§ Supplied information

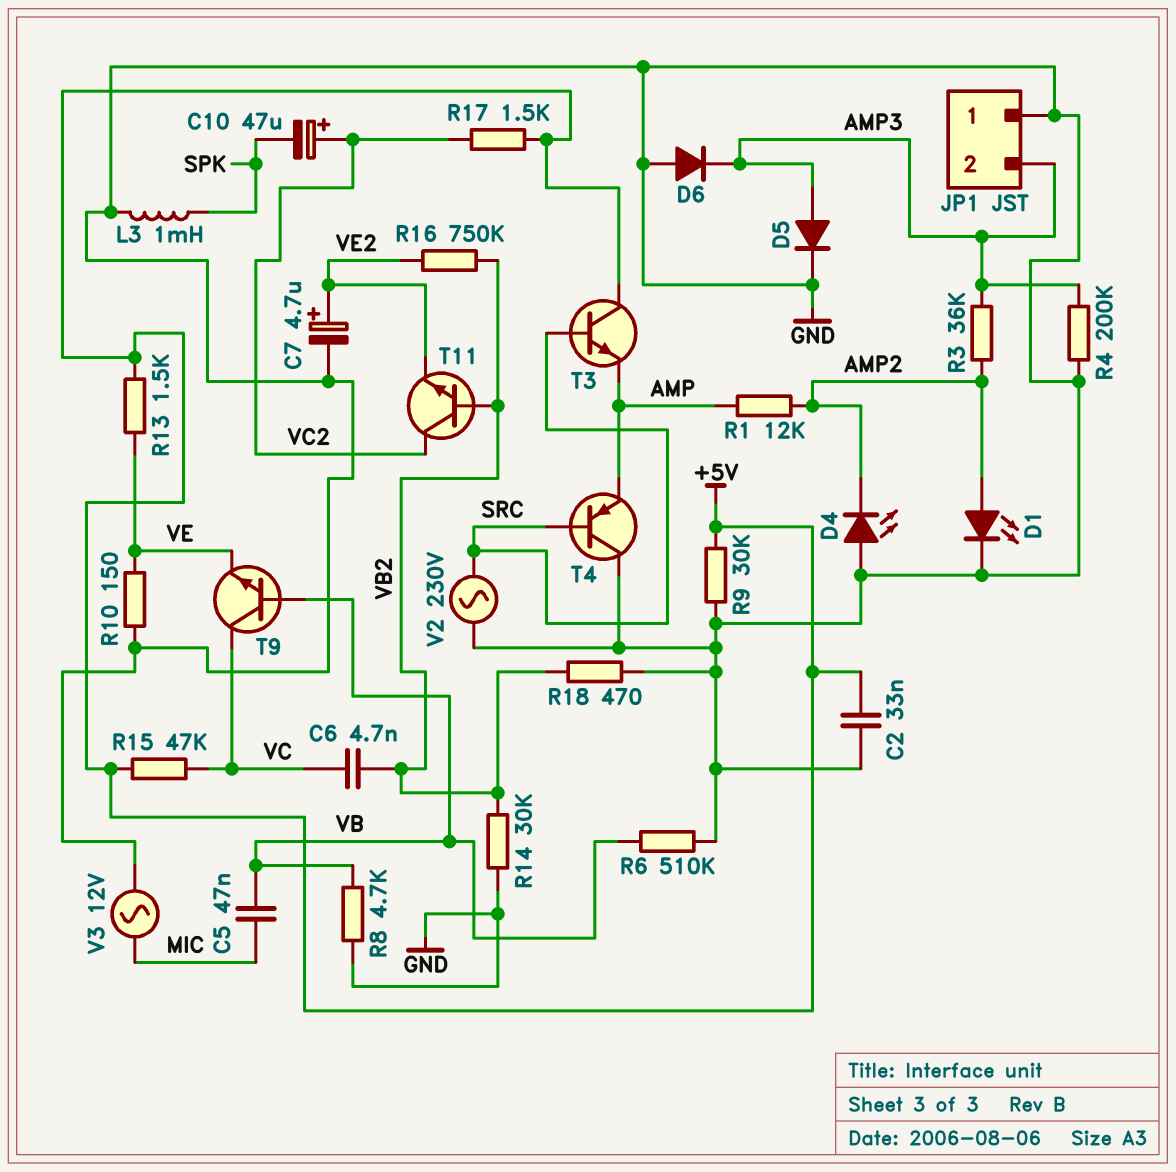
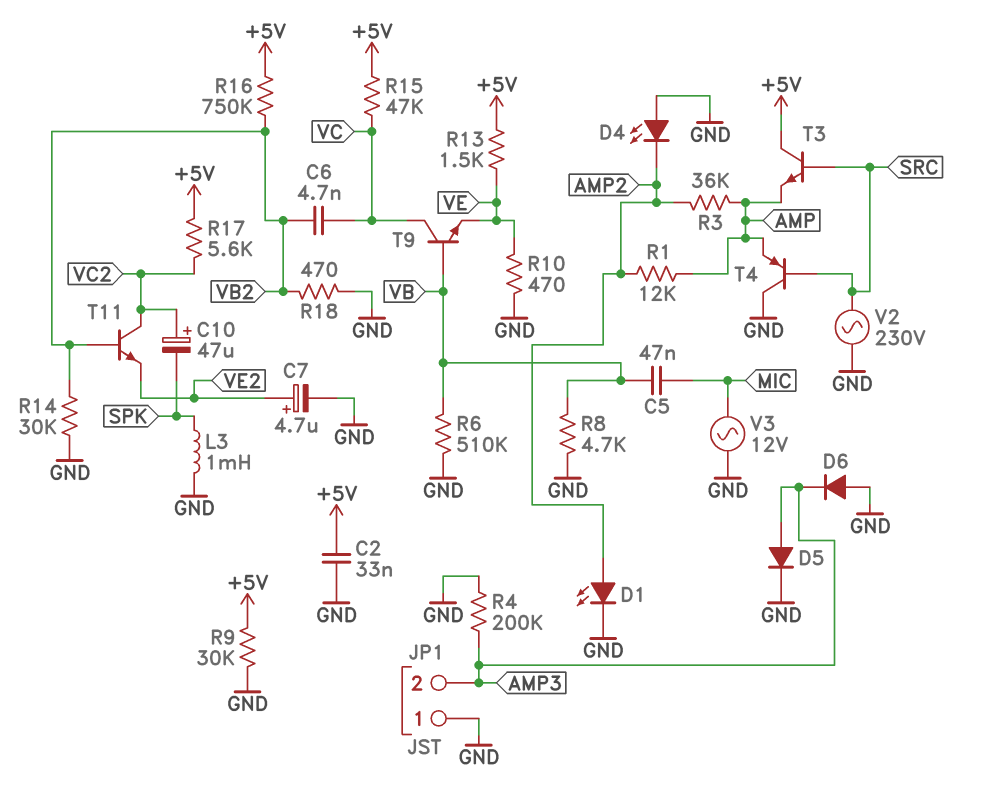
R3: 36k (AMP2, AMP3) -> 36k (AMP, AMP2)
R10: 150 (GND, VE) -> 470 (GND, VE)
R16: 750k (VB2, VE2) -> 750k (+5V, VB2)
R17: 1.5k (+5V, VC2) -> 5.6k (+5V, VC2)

--

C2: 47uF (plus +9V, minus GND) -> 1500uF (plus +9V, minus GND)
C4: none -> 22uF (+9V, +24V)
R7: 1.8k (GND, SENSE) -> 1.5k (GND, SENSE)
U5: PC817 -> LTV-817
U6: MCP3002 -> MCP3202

§ Task to carry out
Nothing but the lines above from the one containing "R10: 150 (GND, VE) -> 470 (GND, VE)" through the one containing "R17: 1.5k (+5V, VC2) -> 5.6k (+5V, VC2)" should appear in the answer, each repeated exactly.

§ Result
R10: 150 (GND, VE) -> 470 (GND, VE)
R16: 750k (VB2, VE2) -> 750k (+5V, VB2)
R17: 1.5k (+5V, VC2) -> 5.6k (+5V, VC2)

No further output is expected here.